=== Section Start ===
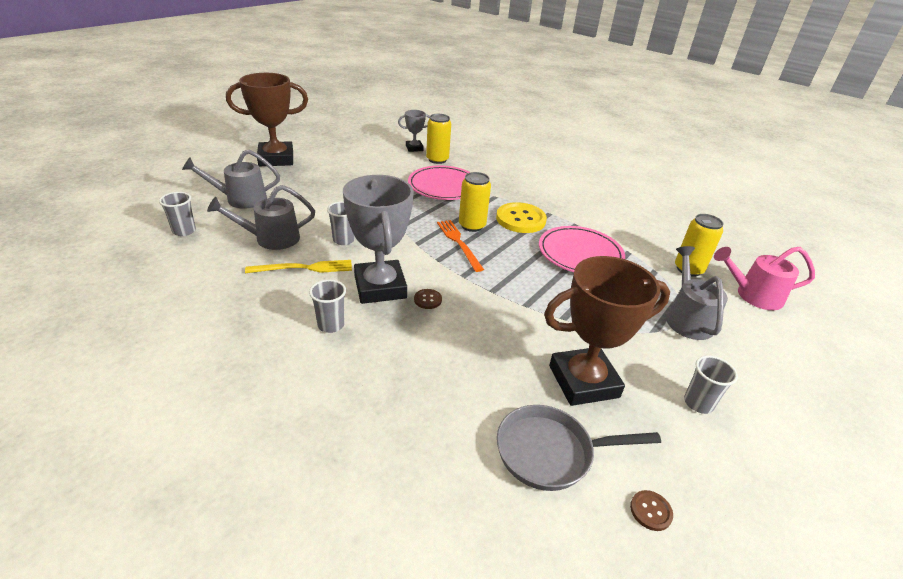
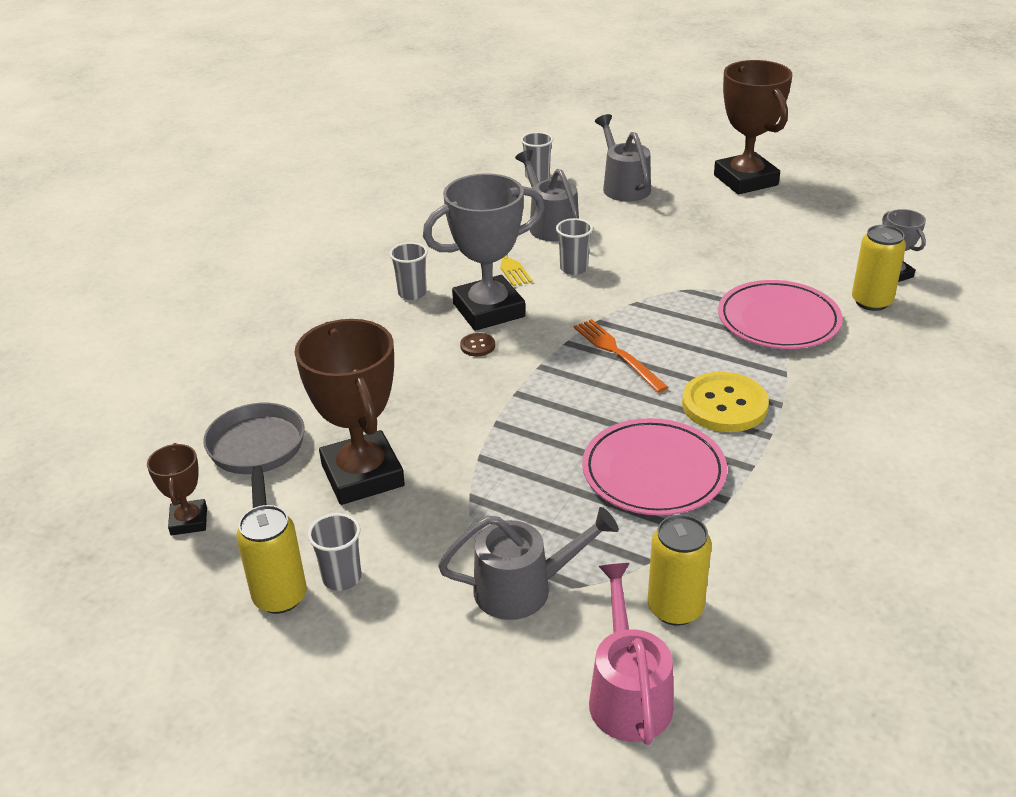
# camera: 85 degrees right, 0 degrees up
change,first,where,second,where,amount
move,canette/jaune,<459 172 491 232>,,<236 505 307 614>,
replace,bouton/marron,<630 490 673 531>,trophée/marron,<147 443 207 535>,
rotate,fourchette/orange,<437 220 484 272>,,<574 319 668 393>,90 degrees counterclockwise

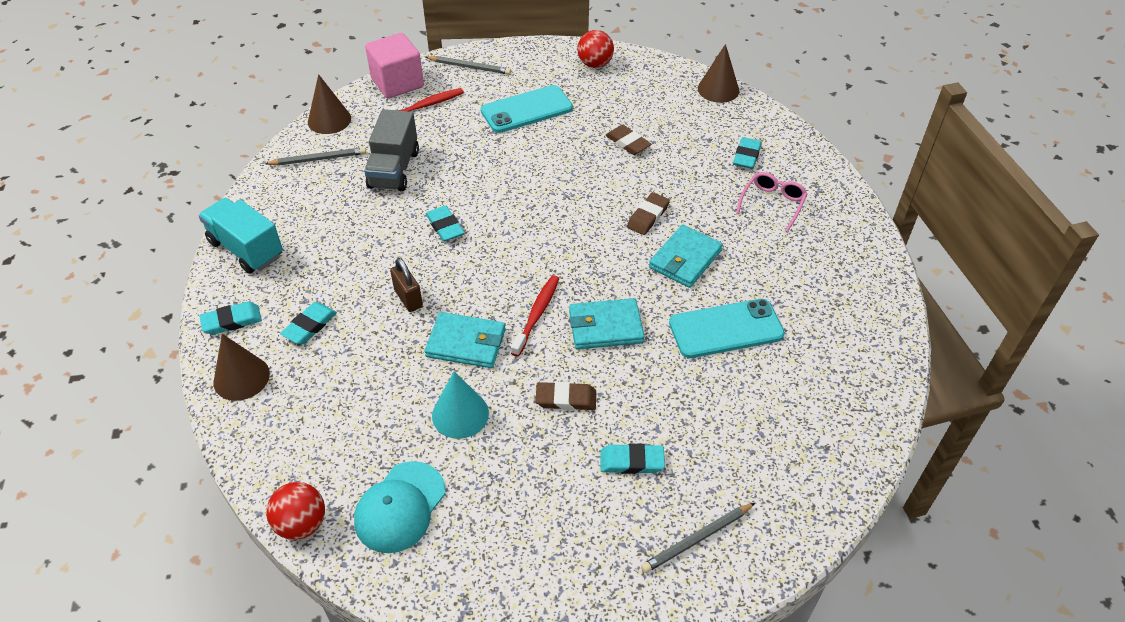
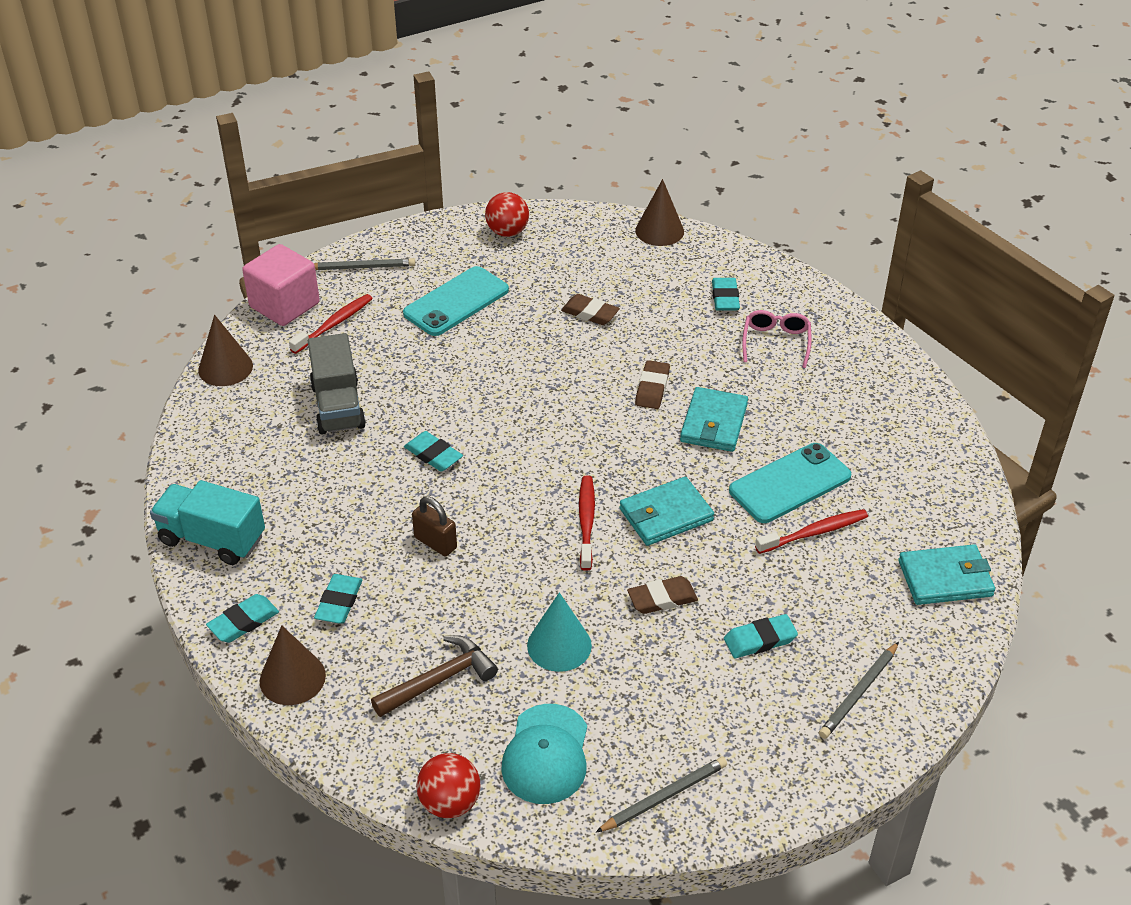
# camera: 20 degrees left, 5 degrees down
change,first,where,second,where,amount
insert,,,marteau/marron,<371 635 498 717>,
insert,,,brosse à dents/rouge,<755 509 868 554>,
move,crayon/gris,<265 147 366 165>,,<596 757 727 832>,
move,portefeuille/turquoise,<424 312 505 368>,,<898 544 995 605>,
=== Section End ===
=== Section Start ===
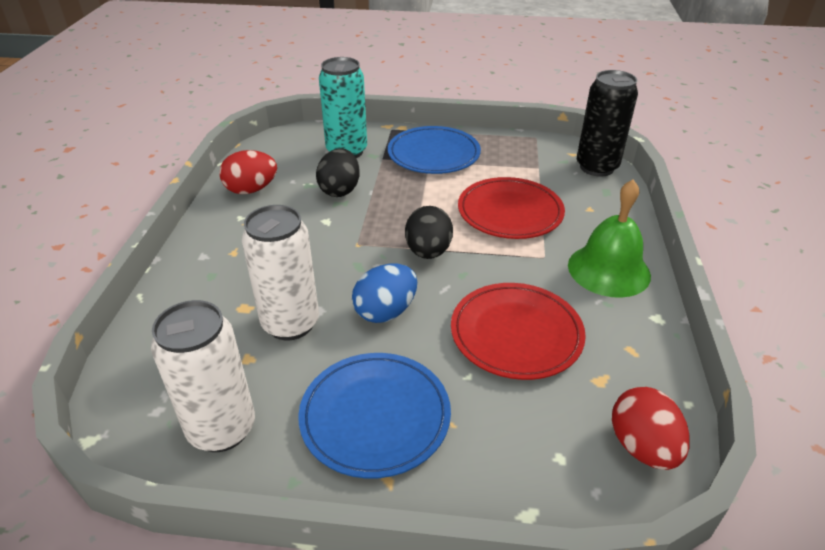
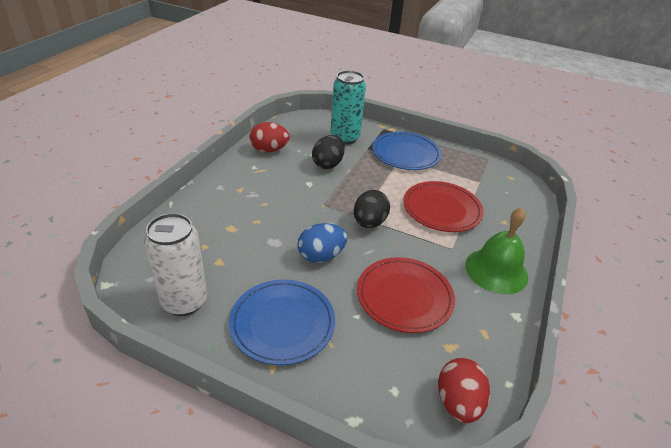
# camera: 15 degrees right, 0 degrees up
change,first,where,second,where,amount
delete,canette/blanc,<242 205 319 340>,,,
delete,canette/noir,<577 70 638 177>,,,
=== Section End ===
→ What is needed
The lines above from the one with "# camera: 85 degrees right, 0 degrees up" through the one with "replace,bouton/marron,<630 490 673" are to be duplicated exactly, ends included, with nothing added.

→ Output for this task
# camera: 85 degrees right, 0 degrees up
change,first,where,second,where,amount
move,canette/jaune,<459 172 491 232>,,<236 505 307 614>,
replace,bouton/marron,<630 490 673 531>,trophée/marron,<147 443 207 535>,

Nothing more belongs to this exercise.